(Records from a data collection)
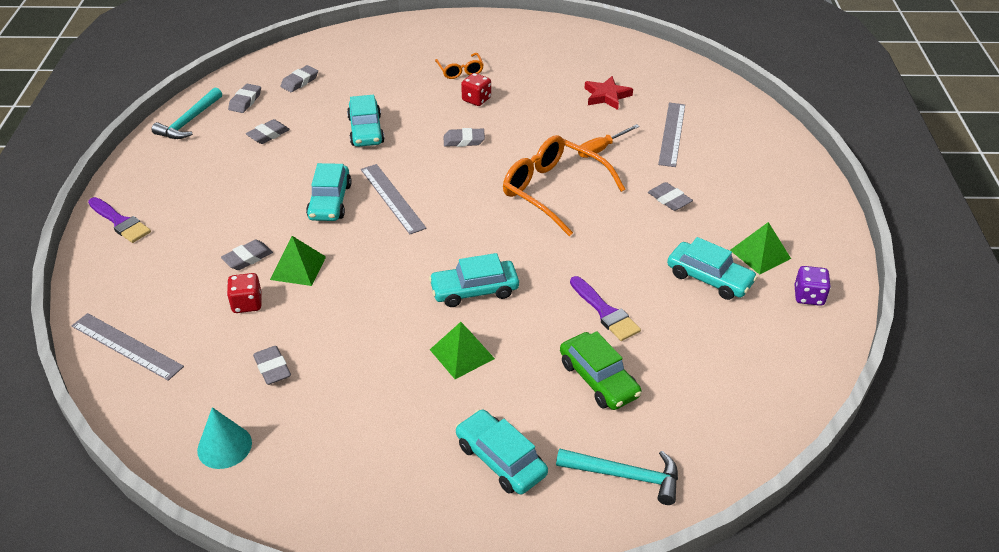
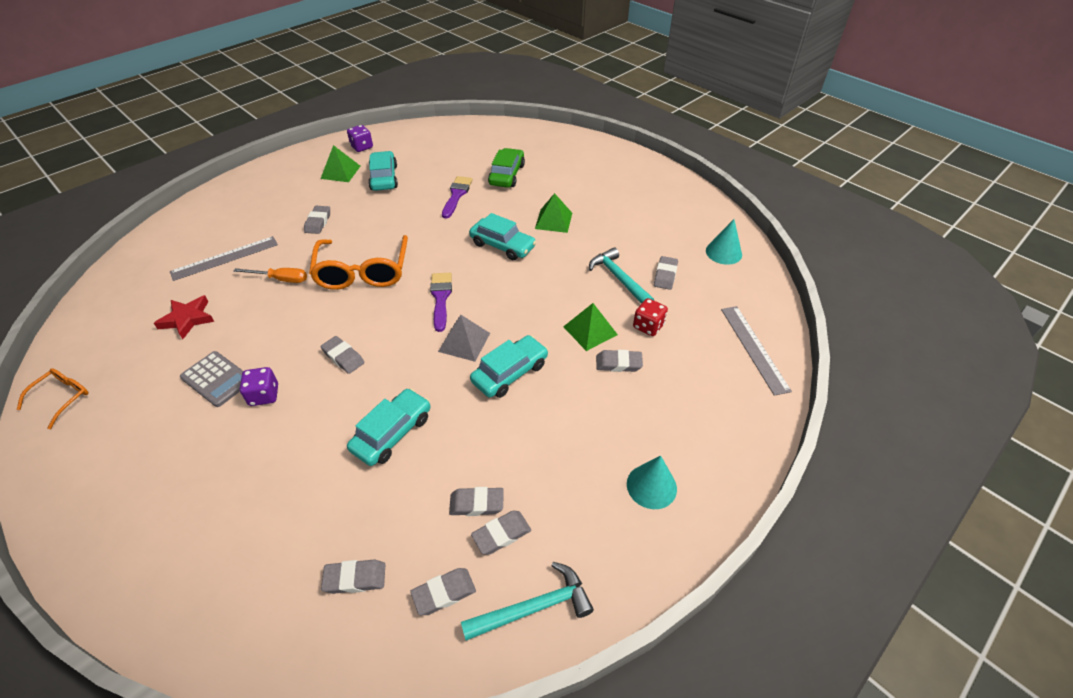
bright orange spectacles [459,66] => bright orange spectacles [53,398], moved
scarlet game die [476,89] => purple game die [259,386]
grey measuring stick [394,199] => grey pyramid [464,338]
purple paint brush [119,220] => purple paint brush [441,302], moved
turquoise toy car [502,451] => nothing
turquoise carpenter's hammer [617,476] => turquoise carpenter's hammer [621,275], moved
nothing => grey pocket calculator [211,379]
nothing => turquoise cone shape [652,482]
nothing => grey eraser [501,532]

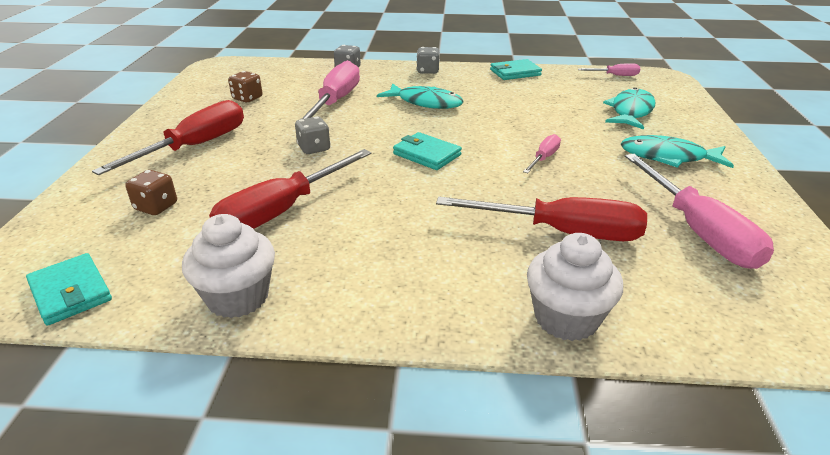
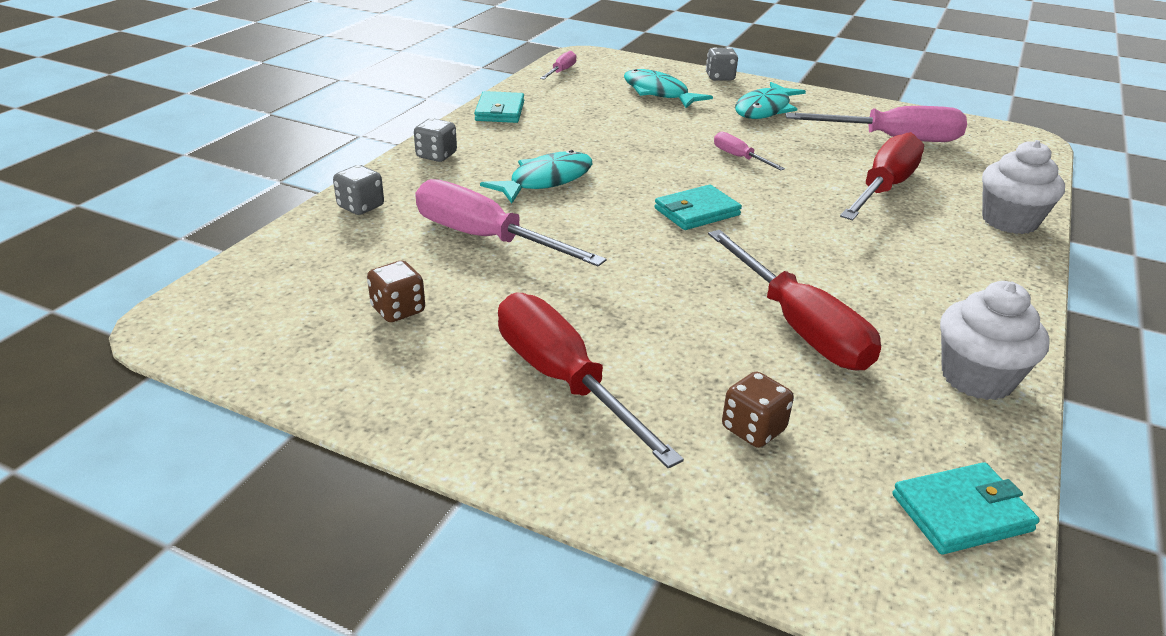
grey game die [313,135] => grey game die [722,64], moved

— Action item —
The answer must consist solely of the lines from the first line of the records through the line containing "turquoise carpenter's hammer [617,476]", reproduced exactly and without the pictures.

— Answer to the problem —
bright orange spectacles [459,66] => bright orange spectacles [53,398], moved
scarlet game die [476,89] => purple game die [259,386]
grey measuring stick [394,199] => grey pyramid [464,338]
purple paint brush [119,220] => purple paint brush [441,302], moved
turquoise toy car [502,451] => nothing
turquoise carpenter's hammer [617,476] => turquoise carpenter's hammer [621,275], moved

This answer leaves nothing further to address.